## Task
Report, as a bare number, how many lines in the data contain "schottky".

## Edit tracking data
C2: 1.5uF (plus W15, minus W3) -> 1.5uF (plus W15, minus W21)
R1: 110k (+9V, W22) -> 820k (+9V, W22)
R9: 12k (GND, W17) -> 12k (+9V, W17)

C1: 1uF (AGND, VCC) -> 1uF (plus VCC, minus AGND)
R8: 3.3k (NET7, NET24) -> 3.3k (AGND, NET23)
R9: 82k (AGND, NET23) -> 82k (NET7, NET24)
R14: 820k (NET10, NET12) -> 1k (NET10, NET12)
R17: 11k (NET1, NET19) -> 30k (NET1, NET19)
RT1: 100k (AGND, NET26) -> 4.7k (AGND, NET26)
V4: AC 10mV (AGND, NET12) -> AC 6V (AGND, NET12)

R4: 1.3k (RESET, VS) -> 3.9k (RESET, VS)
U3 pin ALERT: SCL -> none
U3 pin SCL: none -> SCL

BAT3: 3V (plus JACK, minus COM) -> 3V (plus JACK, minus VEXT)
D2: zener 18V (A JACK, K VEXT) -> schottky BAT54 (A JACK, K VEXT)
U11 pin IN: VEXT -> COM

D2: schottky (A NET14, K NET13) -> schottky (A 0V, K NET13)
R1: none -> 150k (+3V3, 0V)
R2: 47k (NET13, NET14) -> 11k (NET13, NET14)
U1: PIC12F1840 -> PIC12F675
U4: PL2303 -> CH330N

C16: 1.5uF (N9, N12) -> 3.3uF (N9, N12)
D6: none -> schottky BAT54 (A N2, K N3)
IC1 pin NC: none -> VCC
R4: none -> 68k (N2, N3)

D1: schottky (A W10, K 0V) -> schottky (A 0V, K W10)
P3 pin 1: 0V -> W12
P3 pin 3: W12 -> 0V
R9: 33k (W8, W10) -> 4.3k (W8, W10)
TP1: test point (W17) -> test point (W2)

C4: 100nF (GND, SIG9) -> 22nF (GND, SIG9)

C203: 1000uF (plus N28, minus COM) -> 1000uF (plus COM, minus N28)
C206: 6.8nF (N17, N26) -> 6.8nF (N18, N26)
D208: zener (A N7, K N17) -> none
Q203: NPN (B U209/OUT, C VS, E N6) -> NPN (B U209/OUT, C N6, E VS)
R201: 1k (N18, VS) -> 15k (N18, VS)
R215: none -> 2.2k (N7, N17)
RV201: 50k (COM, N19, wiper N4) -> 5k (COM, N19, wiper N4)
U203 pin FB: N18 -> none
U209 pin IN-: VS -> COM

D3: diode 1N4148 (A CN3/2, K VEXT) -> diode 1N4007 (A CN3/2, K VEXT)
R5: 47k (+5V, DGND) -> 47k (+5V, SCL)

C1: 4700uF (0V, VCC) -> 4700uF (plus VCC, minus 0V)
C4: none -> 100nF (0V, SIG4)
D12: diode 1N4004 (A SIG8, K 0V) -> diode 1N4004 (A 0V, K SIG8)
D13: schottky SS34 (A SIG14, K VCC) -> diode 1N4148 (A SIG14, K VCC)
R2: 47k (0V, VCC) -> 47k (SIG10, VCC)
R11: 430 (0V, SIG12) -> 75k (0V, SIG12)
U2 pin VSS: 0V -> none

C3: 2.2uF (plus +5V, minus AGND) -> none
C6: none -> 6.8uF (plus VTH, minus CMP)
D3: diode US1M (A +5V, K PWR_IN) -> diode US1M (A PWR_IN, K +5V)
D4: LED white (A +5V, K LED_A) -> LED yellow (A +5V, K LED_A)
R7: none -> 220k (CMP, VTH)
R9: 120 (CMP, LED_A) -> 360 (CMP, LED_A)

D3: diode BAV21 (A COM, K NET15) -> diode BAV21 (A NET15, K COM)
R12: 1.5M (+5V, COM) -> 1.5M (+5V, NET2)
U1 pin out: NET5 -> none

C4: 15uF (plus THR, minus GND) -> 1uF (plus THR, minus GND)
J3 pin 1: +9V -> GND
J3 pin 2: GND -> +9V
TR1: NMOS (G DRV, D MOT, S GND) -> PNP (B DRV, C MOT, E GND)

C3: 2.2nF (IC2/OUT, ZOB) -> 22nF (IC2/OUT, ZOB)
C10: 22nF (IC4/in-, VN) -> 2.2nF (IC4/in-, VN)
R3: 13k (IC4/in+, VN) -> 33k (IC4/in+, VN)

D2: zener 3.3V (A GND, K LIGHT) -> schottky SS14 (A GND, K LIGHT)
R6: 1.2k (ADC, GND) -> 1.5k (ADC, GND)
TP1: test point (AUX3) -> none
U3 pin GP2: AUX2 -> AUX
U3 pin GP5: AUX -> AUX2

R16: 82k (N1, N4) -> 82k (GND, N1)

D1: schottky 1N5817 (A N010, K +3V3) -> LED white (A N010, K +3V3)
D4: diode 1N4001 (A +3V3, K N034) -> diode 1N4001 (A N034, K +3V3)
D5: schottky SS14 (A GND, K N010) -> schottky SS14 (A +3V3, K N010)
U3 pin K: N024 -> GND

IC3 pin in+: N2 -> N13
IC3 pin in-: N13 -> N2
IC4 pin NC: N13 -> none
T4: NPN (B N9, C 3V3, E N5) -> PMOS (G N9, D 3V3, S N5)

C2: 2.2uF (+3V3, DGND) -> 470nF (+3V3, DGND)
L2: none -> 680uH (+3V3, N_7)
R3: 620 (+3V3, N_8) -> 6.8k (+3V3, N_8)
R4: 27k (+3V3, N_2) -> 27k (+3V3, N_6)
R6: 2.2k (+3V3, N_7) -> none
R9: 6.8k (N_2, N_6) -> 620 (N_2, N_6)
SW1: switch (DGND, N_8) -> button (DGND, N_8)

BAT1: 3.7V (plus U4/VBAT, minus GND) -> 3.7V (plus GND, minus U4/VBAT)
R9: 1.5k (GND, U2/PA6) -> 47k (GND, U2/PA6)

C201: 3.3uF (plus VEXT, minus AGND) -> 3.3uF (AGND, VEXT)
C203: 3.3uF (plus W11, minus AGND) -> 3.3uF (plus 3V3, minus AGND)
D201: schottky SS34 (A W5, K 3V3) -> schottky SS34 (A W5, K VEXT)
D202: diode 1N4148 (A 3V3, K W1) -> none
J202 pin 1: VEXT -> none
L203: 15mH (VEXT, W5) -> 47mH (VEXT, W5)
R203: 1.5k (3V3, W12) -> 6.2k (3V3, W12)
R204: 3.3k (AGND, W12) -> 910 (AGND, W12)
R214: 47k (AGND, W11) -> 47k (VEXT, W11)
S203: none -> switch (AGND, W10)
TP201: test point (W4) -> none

## Task answer
9